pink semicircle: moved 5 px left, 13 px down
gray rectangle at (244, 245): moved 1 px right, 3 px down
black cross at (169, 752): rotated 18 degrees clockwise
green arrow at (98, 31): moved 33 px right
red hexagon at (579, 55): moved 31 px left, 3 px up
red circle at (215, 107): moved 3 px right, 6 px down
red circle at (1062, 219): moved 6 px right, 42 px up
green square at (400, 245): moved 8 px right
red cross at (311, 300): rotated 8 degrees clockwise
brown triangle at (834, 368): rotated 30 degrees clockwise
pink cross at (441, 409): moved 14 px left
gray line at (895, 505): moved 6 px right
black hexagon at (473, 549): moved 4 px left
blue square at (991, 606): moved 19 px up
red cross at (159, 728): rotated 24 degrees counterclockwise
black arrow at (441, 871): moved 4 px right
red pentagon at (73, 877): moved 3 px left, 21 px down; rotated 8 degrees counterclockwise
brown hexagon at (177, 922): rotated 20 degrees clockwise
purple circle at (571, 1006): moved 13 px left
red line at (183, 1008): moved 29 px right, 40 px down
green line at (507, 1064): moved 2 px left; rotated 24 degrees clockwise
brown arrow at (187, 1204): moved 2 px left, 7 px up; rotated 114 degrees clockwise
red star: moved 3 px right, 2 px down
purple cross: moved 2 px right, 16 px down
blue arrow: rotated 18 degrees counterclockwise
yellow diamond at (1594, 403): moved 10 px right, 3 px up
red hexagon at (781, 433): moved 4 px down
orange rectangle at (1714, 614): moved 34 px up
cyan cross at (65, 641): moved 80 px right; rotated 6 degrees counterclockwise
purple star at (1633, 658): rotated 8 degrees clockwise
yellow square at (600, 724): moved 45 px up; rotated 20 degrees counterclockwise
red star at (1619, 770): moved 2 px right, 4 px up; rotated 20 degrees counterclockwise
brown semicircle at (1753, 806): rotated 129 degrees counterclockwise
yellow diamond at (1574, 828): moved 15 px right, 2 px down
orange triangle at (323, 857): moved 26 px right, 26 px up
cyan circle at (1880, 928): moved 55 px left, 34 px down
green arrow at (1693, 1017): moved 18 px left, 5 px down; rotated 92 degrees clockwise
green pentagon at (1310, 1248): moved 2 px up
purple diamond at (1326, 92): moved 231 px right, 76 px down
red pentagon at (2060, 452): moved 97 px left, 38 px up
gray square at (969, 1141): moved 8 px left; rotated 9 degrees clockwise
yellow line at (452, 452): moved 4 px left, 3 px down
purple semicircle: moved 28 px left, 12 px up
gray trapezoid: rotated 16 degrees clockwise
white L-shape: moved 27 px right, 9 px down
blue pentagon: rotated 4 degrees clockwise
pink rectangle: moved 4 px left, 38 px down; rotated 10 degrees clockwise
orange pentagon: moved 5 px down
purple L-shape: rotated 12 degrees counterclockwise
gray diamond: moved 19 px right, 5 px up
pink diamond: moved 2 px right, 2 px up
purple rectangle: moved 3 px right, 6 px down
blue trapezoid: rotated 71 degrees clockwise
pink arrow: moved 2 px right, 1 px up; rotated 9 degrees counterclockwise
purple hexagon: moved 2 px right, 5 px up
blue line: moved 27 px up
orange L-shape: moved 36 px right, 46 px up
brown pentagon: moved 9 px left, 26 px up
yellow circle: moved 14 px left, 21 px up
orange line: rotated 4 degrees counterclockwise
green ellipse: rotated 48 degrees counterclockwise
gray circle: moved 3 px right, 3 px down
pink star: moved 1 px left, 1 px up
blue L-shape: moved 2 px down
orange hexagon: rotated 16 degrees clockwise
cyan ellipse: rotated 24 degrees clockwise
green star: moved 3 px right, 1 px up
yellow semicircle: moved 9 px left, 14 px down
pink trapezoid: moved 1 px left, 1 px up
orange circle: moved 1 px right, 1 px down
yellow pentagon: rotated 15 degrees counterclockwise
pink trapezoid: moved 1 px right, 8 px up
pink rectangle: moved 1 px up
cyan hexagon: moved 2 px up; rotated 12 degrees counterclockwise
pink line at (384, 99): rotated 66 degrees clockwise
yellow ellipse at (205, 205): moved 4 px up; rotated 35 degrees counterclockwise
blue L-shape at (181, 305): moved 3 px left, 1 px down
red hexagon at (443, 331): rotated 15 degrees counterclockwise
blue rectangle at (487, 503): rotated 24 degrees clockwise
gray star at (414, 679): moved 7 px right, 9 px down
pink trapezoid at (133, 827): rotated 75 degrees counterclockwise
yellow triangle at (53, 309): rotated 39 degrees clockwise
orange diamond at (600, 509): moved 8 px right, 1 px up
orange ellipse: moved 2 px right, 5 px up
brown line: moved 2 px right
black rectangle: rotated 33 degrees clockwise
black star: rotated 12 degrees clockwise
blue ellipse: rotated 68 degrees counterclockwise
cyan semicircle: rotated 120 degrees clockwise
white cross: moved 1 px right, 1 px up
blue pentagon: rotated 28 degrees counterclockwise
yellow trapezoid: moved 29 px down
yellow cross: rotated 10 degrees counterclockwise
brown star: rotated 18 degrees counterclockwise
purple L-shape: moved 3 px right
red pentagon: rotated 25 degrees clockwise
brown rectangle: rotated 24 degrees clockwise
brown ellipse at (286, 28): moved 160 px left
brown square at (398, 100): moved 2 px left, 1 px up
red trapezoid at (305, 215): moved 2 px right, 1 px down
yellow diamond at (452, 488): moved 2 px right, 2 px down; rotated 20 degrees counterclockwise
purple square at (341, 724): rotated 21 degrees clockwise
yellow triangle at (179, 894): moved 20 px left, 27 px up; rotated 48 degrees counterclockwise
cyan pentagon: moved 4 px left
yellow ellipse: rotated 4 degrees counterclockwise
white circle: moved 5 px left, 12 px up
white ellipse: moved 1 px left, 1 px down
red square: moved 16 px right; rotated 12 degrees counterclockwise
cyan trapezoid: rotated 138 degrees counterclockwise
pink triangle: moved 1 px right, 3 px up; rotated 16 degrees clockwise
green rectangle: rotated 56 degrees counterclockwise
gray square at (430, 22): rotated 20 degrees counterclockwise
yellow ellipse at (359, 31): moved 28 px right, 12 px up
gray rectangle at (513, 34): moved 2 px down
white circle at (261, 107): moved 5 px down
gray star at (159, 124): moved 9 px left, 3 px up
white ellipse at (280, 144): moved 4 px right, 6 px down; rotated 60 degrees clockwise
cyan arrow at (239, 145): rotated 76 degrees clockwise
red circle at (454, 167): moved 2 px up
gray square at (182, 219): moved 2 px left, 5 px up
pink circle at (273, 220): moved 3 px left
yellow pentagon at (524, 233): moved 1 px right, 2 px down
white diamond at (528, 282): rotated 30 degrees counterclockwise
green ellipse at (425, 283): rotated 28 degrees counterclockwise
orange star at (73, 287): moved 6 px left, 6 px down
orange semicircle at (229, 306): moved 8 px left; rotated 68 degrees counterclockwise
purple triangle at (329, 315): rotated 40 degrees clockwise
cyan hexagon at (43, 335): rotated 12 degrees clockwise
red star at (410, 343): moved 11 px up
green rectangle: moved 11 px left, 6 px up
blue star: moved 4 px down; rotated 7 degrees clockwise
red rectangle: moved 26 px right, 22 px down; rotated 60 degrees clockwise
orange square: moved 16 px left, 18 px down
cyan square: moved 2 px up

|---|

=== TASK GOAL ===
Rewrite all the lines above, replacing every occurrence of "rotated" with "turned" and leaving everything else unchanged.

=== ANSWER TO THIS PROBLEM ===
pink semicircle: moved 5 px left, 13 px down
gray rectangle at (244, 245): moved 1 px right, 3 px down
black cross at (169, 752): turned 18 degrees clockwise
green arrow at (98, 31): moved 33 px right
red hexagon at (579, 55): moved 31 px left, 3 px up
red circle at (215, 107): moved 3 px right, 6 px down
red circle at (1062, 219): moved 6 px right, 42 px up
green square at (400, 245): moved 8 px right
red cross at (311, 300): turned 8 degrees clockwise
brown triangle at (834, 368): turned 30 degrees clockwise
pink cross at (441, 409): moved 14 px left
gray line at (895, 505): moved 6 px right
black hexagon at (473, 549): moved 4 px left
blue square at (991, 606): moved 19 px up
red cross at (159, 728): turned 24 degrees counterclockwise
black arrow at (441, 871): moved 4 px right
red pentagon at (73, 877): moved 3 px left, 21 px down; turned 8 degrees counterclockwise
brown hexagon at (177, 922): turned 20 degrees clockwise
purple circle at (571, 1006): moved 13 px left
red line at (183, 1008): moved 29 px right, 40 px down
green line at (507, 1064): moved 2 px left; turned 24 degrees clockwise
brown arrow at (187, 1204): moved 2 px left, 7 px up; turned 114 degrees clockwise
red star: moved 3 px right, 2 px down
purple cross: moved 2 px right, 16 px down
blue arrow: turned 18 degrees counterclockwise
yellow diamond at (1594, 403): moved 10 px right, 3 px up
red hexagon at (781, 433): moved 4 px down
orange rectangle at (1714, 614): moved 34 px up
cyan cross at (65, 641): moved 80 px right; turned 6 degrees counterclockwise
purple star at (1633, 658): turned 8 degrees clockwise
yellow square at (600, 724): moved 45 px up; turned 20 degrees counterclockwise
red star at (1619, 770): moved 2 px right, 4 px up; turned 20 degrees counterclockwise
brown semicircle at (1753, 806): turned 129 degrees counterclockwise
yellow diamond at (1574, 828): moved 15 px right, 2 px down
orange triangle at (323, 857): moved 26 px right, 26 px up
cyan circle at (1880, 928): moved 55 px left, 34 px down
green arrow at (1693, 1017): moved 18 px left, 5 px down; turned 92 degrees clockwise
green pentagon at (1310, 1248): moved 2 px up
purple diamond at (1326, 92): moved 231 px right, 76 px down
red pentagon at (2060, 452): moved 97 px left, 38 px up
gray square at (969, 1141): moved 8 px left; turned 9 degrees clockwise
yellow line at (452, 452): moved 4 px left, 3 px down
purple semicircle: moved 28 px left, 12 px up
gray trapezoid: turned 16 degrees clockwise
white L-shape: moved 27 px right, 9 px down
blue pentagon: turned 4 degrees clockwise
pink rectangle: moved 4 px left, 38 px down; turned 10 degrees clockwise
orange pentagon: moved 5 px down
purple L-shape: turned 12 degrees counterclockwise
gray diamond: moved 19 px right, 5 px up
pink diamond: moved 2 px right, 2 px up
purple rectangle: moved 3 px right, 6 px down
blue trapezoid: turned 71 degrees clockwise
pink arrow: moved 2 px right, 1 px up; turned 9 degrees counterclockwise
purple hexagon: moved 2 px right, 5 px up
blue line: moved 27 px up
orange L-shape: moved 36 px right, 46 px up
brown pentagon: moved 9 px left, 26 px up
yellow circle: moved 14 px left, 21 px up
orange line: turned 4 degrees counterclockwise
green ellipse: turned 48 degrees counterclockwise
gray circle: moved 3 px right, 3 px down
pink star: moved 1 px left, 1 px up
blue L-shape: moved 2 px down
orange hexagon: turned 16 degrees clockwise
cyan ellipse: turned 24 degrees clockwise
green star: moved 3 px right, 1 px up
yellow semicircle: moved 9 px left, 14 px down
pink trapezoid: moved 1 px left, 1 px up
orange circle: moved 1 px right, 1 px down
yellow pentagon: turned 15 degrees counterclockwise
pink trapezoid: moved 1 px right, 8 px up
pink rectangle: moved 1 px up
cyan hexagon: moved 2 px up; turned 12 degrees counterclockwise
pink line at (384, 99): turned 66 degrees clockwise
yellow ellipse at (205, 205): moved 4 px up; turned 35 degrees counterclockwise
blue L-shape at (181, 305): moved 3 px left, 1 px down
red hexagon at (443, 331): turned 15 degrees counterclockwise
blue rectangle at (487, 503): turned 24 degrees clockwise
gray star at (414, 679): moved 7 px right, 9 px down
pink trapezoid at (133, 827): turned 75 degrees counterclockwise
yellow triangle at (53, 309): turned 39 degrees clockwise
orange diamond at (600, 509): moved 8 px right, 1 px up
orange ellipse: moved 2 px right, 5 px up
brown line: moved 2 px right
black rectangle: turned 33 degrees clockwise
black star: turned 12 degrees clockwise
blue ellipse: turned 68 degrees counterclockwise
cyan semicircle: turned 120 degrees clockwise
white cross: moved 1 px right, 1 px up
blue pentagon: turned 28 degrees counterclockwise
yellow trapezoid: moved 29 px down
yellow cross: turned 10 degrees counterclockwise
brown star: turned 18 degrees counterclockwise
purple L-shape: moved 3 px right
red pentagon: turned 25 degrees clockwise
brown rectangle: turned 24 degrees clockwise
brown ellipse at (286, 28): moved 160 px left
brown square at (398, 100): moved 2 px left, 1 px up
red trapezoid at (305, 215): moved 2 px right, 1 px down
yellow diamond at (452, 488): moved 2 px right, 2 px down; turned 20 degrees counterclockwise
purple square at (341, 724): turned 21 degrees clockwise
yellow triangle at (179, 894): moved 20 px left, 27 px up; turned 48 degrees counterclockwise
cyan pentagon: moved 4 px left
yellow ellipse: turned 4 degrees counterclockwise
white circle: moved 5 px left, 12 px up
white ellipse: moved 1 px left, 1 px down
red square: moved 16 px right; turned 12 degrees counterclockwise
cyan trapezoid: turned 138 degrees counterclockwise
pink triangle: moved 1 px right, 3 px up; turned 16 degrees clockwise
green rectangle: turned 56 degrees counterclockwise
gray square at (430, 22): turned 20 degrees counterclockwise
yellow ellipse at (359, 31): moved 28 px right, 12 px up
gray rectangle at (513, 34): moved 2 px down
white circle at (261, 107): moved 5 px down
gray star at (159, 124): moved 9 px left, 3 px up
white ellipse at (280, 144): moved 4 px right, 6 px down; turned 60 degrees clockwise
cyan arrow at (239, 145): turned 76 degrees clockwise
red circle at (454, 167): moved 2 px up
gray square at (182, 219): moved 2 px left, 5 px up
pink circle at (273, 220): moved 3 px left
yellow pentagon at (524, 233): moved 1 px right, 2 px down
white diamond at (528, 282): turned 30 degrees counterclockwise
green ellipse at (425, 283): turned 28 degrees counterclockwise
orange star at (73, 287): moved 6 px left, 6 px down
orange semicircle at (229, 306): moved 8 px left; turned 68 degrees counterclockwise
purple triangle at (329, 315): turned 40 degrees clockwise
cyan hexagon at (43, 335): turned 12 degrees clockwise
red star at (410, 343): moved 11 px up
green rectangle: moved 11 px left, 6 px up
blue star: moved 4 px down; turned 7 degrees clockwise
red rectangle: moved 26 px right, 22 px down; turned 60 degrees clockwise
orange square: moved 16 px left, 18 px down
cyan square: moved 2 px up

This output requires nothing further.